WHAT IS NEEDED ->
Your answer should be each line of the entries that contains the word "point", copied in full.

PROVIDED INFORMATION ->

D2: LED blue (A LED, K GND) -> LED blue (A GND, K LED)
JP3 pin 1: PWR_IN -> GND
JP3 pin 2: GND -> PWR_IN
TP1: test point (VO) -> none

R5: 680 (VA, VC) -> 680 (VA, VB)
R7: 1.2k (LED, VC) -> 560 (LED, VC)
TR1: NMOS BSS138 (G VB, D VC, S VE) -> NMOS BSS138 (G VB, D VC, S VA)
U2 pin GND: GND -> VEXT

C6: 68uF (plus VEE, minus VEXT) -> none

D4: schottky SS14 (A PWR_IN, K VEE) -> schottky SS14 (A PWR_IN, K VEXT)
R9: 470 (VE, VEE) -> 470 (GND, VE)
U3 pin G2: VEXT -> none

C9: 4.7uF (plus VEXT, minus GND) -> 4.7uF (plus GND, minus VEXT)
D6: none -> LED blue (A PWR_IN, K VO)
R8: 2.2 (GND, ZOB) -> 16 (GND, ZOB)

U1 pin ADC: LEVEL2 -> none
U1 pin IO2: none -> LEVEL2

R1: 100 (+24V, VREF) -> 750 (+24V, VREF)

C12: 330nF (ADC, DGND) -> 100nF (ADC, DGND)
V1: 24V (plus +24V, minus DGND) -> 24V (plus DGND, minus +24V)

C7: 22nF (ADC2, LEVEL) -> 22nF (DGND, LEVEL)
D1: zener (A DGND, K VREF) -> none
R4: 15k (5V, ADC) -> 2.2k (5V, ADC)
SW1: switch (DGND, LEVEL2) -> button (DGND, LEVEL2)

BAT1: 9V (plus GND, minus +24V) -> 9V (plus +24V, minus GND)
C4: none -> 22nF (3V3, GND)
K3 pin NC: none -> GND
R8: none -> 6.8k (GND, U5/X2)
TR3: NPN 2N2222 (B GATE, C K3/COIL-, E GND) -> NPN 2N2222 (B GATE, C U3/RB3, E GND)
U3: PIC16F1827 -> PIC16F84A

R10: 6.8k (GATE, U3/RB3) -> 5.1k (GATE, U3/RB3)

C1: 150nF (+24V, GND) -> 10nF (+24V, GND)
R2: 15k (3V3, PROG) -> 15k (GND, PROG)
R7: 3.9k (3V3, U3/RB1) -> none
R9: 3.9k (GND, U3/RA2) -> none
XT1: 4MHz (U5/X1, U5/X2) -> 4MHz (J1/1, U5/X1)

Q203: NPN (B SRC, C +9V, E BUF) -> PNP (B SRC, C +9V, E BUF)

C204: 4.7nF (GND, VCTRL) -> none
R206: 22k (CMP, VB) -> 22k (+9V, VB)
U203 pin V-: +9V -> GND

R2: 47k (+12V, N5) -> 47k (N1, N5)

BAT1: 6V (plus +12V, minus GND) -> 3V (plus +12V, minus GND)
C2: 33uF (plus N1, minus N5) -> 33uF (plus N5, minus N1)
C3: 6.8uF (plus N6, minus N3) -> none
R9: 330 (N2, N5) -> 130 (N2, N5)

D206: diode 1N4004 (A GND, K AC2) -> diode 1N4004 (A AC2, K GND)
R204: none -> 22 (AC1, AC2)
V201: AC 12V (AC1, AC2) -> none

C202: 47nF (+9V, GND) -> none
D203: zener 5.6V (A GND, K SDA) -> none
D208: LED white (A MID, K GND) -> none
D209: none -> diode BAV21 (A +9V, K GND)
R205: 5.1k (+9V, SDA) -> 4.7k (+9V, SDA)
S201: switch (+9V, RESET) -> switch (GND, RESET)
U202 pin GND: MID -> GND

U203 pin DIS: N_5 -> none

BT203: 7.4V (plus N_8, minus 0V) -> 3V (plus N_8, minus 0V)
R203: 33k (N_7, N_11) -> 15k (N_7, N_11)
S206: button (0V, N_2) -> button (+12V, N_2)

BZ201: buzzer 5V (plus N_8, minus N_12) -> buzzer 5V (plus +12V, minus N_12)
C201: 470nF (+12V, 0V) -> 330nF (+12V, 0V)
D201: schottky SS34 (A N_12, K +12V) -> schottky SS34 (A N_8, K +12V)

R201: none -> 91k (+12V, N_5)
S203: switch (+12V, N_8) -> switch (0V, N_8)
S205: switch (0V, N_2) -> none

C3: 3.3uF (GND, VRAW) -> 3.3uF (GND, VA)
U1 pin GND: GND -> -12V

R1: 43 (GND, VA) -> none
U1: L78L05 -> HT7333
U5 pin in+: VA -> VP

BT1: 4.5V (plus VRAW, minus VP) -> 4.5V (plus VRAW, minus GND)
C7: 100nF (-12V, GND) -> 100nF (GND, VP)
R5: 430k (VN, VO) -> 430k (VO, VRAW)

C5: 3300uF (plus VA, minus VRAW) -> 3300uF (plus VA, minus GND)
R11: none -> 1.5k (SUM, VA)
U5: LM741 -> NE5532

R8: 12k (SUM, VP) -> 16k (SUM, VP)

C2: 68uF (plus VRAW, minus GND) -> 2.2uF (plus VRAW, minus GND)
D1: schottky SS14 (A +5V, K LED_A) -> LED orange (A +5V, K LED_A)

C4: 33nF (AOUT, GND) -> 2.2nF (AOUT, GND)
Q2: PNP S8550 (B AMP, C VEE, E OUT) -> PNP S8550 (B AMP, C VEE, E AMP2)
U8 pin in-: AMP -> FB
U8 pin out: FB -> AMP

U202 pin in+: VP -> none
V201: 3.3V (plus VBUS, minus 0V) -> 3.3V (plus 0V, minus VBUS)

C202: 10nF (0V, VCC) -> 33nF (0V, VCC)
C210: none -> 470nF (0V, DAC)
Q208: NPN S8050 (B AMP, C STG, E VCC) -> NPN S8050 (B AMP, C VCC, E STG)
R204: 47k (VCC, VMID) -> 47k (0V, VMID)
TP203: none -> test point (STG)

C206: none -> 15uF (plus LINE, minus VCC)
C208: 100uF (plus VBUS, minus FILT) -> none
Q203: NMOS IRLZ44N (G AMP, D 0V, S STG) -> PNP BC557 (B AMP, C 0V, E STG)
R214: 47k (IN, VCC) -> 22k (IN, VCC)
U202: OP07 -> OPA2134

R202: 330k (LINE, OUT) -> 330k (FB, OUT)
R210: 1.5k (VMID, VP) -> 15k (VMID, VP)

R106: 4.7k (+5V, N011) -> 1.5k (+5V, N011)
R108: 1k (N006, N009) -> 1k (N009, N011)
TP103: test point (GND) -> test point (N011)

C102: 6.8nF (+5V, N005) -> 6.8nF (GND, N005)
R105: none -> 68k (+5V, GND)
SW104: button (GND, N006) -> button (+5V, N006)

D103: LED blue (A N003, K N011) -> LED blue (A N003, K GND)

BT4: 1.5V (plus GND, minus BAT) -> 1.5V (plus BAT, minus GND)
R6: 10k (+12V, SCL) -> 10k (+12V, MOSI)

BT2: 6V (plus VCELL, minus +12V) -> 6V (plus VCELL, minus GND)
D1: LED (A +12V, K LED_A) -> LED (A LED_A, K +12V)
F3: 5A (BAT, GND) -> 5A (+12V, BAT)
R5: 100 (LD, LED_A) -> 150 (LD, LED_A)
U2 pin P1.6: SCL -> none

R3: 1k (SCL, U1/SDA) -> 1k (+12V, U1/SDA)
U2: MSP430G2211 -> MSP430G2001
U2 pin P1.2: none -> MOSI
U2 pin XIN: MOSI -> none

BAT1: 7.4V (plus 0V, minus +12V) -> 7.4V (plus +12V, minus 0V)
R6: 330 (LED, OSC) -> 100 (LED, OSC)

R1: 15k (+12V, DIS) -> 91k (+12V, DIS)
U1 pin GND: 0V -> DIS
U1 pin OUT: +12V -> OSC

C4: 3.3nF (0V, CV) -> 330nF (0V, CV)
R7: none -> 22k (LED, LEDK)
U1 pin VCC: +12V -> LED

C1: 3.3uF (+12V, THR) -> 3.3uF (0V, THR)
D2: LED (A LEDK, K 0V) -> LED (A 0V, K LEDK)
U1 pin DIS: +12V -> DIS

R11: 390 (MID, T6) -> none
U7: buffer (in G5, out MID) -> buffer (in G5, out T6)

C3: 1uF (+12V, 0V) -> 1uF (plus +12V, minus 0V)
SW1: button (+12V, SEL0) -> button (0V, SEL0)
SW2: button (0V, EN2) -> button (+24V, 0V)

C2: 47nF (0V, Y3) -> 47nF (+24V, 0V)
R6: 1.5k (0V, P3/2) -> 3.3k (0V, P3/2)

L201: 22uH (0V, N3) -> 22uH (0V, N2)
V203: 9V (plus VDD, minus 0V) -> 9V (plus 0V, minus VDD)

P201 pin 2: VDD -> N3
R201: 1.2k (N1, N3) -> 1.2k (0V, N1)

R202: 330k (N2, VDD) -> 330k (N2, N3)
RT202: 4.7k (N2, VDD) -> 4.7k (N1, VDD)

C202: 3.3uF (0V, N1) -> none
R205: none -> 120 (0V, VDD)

OUTPUT FOR THIS TASK ->
TP1: test point (VO) -> none
TP203: none -> test point (STG)
TP103: test point (GND) -> test point (N011)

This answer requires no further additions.